TASK ITEM |
Transcribe exactly the line containing "bateva (purple) (no. 3 from left)" plus every later line in the data.

** EXERCISE INPUTS follows **

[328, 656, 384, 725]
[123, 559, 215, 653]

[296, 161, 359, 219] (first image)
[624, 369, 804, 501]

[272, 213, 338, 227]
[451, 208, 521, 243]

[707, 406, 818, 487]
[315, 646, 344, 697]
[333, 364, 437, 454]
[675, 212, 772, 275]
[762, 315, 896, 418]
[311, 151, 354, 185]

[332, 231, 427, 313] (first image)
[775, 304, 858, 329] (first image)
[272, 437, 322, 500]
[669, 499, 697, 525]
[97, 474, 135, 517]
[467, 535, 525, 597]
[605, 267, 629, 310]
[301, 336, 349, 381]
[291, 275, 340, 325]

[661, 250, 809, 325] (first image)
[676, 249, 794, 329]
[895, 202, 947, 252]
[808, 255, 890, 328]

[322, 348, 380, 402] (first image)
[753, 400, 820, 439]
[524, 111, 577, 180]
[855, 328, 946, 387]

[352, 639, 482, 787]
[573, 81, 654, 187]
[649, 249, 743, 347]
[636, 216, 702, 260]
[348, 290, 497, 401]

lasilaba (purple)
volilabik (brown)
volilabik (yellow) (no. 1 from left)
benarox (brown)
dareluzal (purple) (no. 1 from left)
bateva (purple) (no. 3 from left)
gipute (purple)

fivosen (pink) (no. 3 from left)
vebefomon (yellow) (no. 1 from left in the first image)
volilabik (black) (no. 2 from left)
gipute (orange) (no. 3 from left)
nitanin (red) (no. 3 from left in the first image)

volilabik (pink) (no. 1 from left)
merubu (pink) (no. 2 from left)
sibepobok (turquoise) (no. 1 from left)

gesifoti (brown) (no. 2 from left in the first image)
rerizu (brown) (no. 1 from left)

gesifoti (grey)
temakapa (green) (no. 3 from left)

** End of EXERCISE INPUTS **

EXERCISE RESPONSE |
bateva (purple) (no. 3 from left)
gipute (purple)

fivosen (pink) (no. 3 from left)
vebefomon (yellow) (no. 1 from left in the first image)
volilabik (black) (no. 2 from left)
gipute (orange) (no. 3 from left)
nitanin (red) (no. 3 from left in the first image)

volilabik (pink) (no. 1 from left)
merubu (pink) (no. 2 from left)
sibepobok (turquoise) (no. 1 from left)

gesifoti (brown) (no. 2 from left in the first image)
rerizu (brown) (no. 1 from left)

gesifoti (grey)
temakapa (green) (no. 3 from left)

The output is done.